[Start of Supplied information]

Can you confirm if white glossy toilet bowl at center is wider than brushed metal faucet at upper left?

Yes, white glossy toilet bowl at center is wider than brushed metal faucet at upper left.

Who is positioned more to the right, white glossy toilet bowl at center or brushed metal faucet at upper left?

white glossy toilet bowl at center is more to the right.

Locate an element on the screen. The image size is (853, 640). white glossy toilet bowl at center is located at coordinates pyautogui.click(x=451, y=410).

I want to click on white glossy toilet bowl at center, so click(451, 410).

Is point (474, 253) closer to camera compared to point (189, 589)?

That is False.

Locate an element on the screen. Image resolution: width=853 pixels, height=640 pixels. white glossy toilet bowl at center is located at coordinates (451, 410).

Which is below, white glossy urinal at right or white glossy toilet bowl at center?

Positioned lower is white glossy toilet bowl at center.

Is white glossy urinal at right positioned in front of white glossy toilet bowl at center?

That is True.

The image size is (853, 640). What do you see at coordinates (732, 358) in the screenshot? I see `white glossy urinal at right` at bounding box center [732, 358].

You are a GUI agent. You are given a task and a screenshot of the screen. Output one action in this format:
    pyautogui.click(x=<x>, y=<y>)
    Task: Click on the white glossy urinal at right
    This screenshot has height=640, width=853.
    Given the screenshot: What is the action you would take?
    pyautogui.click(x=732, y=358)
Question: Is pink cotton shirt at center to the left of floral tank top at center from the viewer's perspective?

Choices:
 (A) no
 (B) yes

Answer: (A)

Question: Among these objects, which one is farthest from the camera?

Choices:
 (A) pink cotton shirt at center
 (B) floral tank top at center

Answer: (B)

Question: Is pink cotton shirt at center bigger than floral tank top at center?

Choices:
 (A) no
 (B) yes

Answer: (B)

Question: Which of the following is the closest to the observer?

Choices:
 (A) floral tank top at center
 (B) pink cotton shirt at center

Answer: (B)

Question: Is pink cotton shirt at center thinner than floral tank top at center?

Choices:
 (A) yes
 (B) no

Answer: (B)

[End of Supplied information]
[Start of Supplied information]

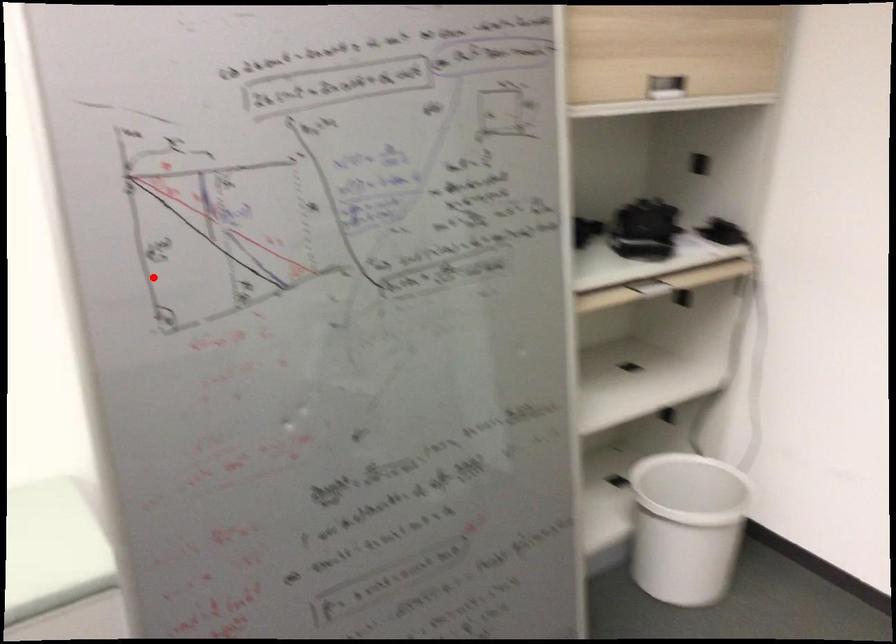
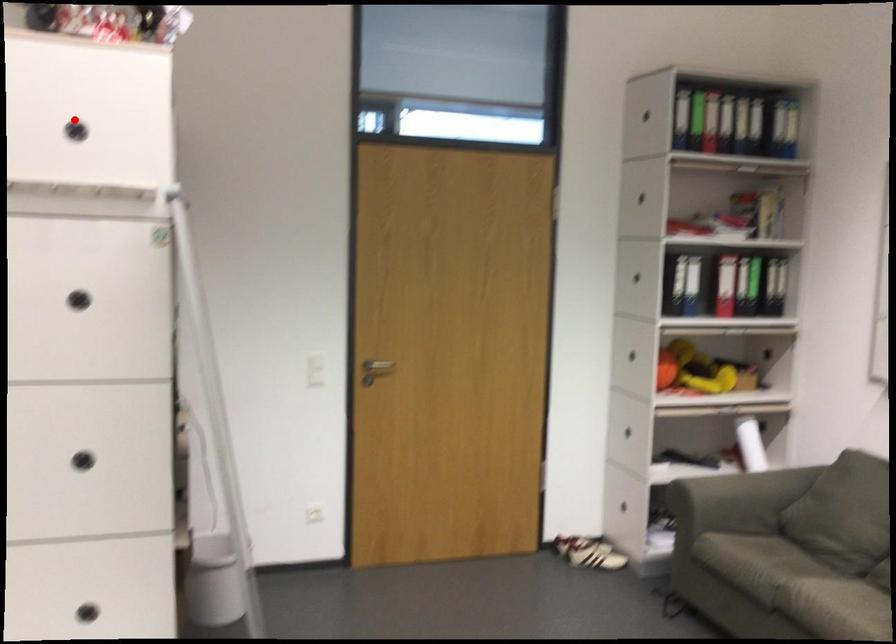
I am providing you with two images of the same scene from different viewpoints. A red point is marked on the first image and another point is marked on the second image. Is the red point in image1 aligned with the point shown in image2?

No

[End of Supplied information]

Report how many lines in the items above contain the string "width", matching case exactly. Give only the number.

2